• **WHAT TO PRODUCE**
Among the lines below, which ones contain the word "turned"? Copy every such line.

PROVIDED DATA START

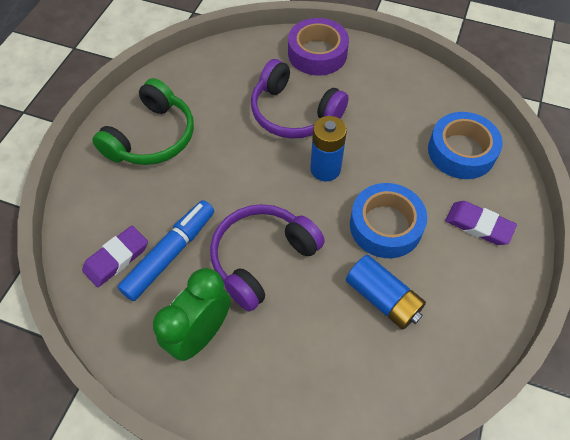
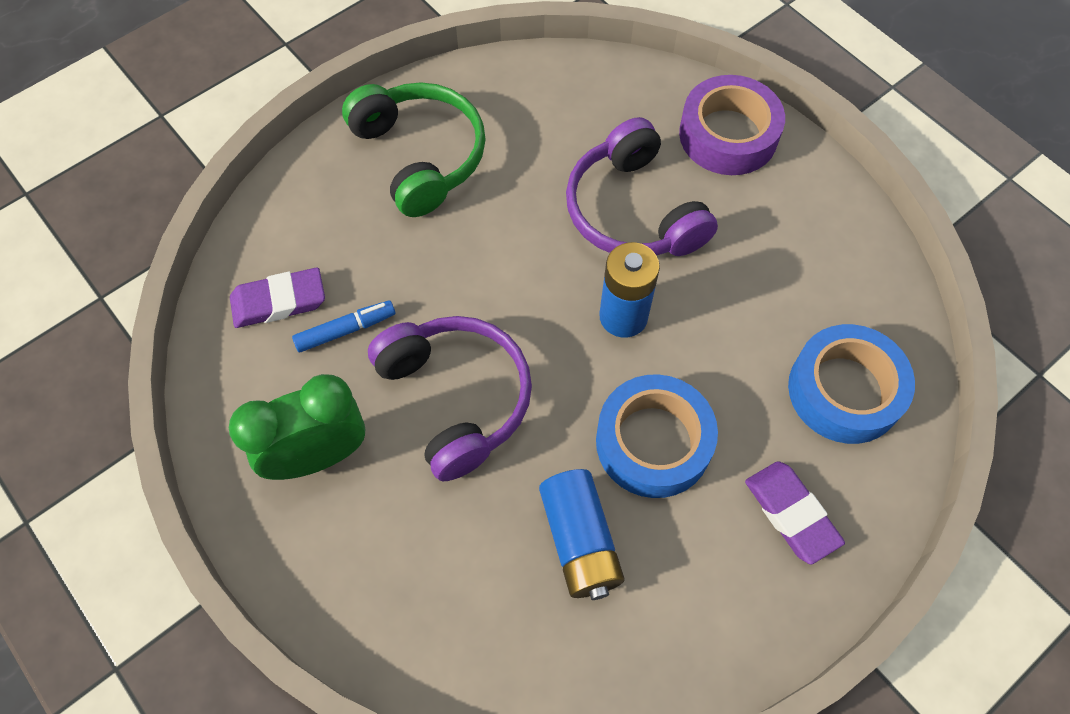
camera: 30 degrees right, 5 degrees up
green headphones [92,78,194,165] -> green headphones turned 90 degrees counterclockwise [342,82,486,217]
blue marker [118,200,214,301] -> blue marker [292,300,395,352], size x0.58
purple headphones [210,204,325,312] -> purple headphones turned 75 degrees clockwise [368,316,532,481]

PROVIDED DATA END
PROVIDED DATA START

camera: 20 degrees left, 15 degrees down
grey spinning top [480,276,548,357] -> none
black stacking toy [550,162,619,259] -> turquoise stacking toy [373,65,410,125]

PROVIDED DATA END
PROVIDED DATA START

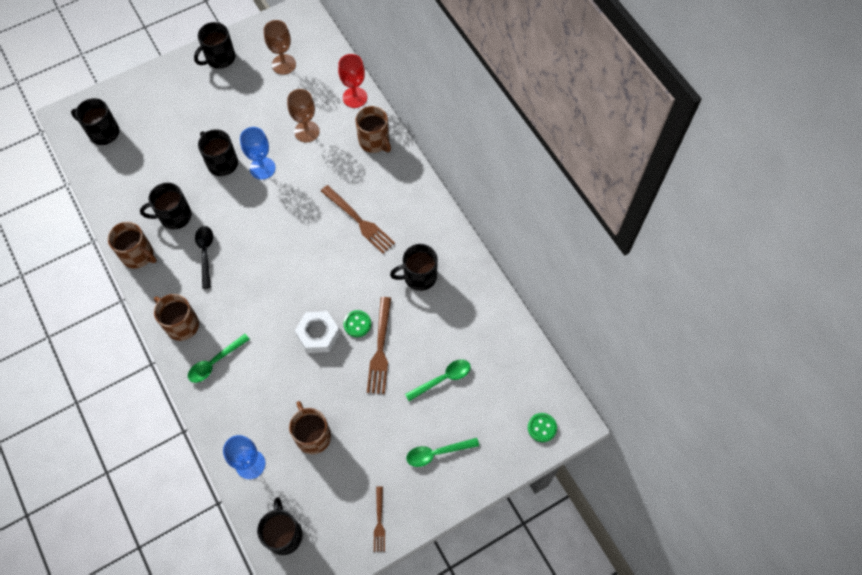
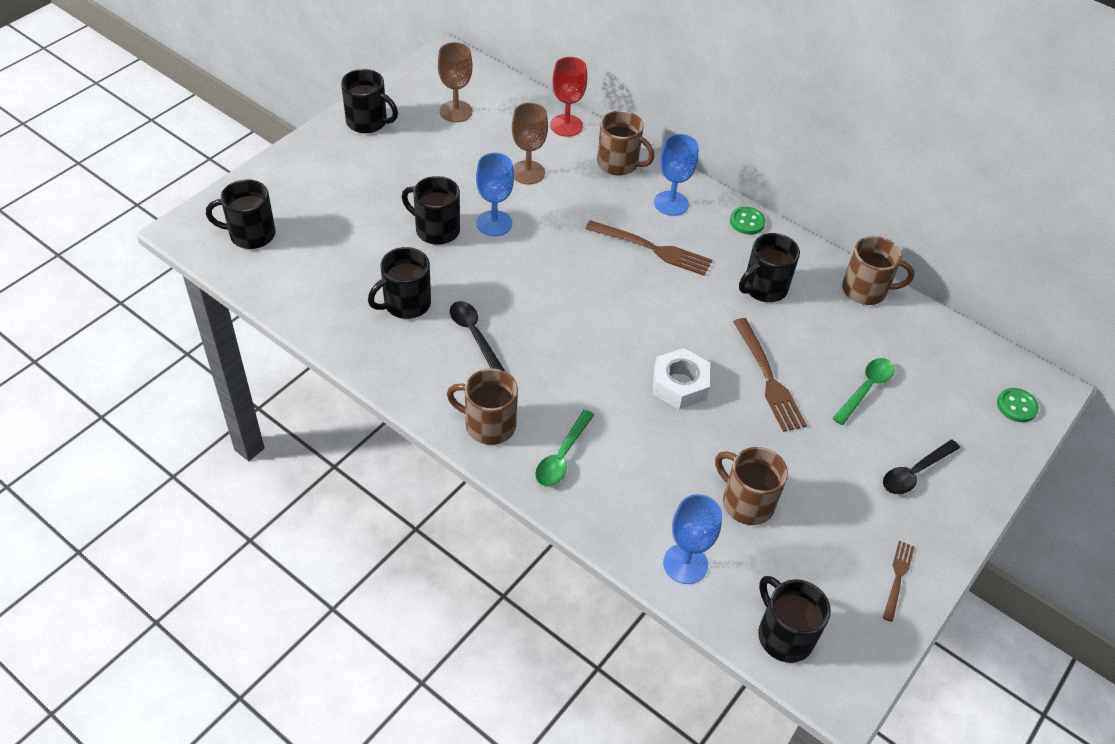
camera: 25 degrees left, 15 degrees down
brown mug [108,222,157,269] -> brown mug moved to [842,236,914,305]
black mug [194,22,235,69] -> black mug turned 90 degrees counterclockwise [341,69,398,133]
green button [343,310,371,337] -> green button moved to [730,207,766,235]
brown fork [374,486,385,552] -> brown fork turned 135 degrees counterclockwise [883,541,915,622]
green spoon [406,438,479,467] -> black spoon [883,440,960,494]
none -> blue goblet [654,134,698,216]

PROVIDED DATA END

• **RESPONSE BOX**
green headphones [92,78,194,165] -> green headphones turned 90 degrees counterclockwise [342,82,486,217]
purple headphones [210,204,325,312] -> purple headphones turned 75 degrees clockwise [368,316,532,481]
black mug [194,22,235,69] -> black mug turned 90 degrees counterclockwise [341,69,398,133]
brown fork [374,486,385,552] -> brown fork turned 135 degrees counterclockwise [883,541,915,622]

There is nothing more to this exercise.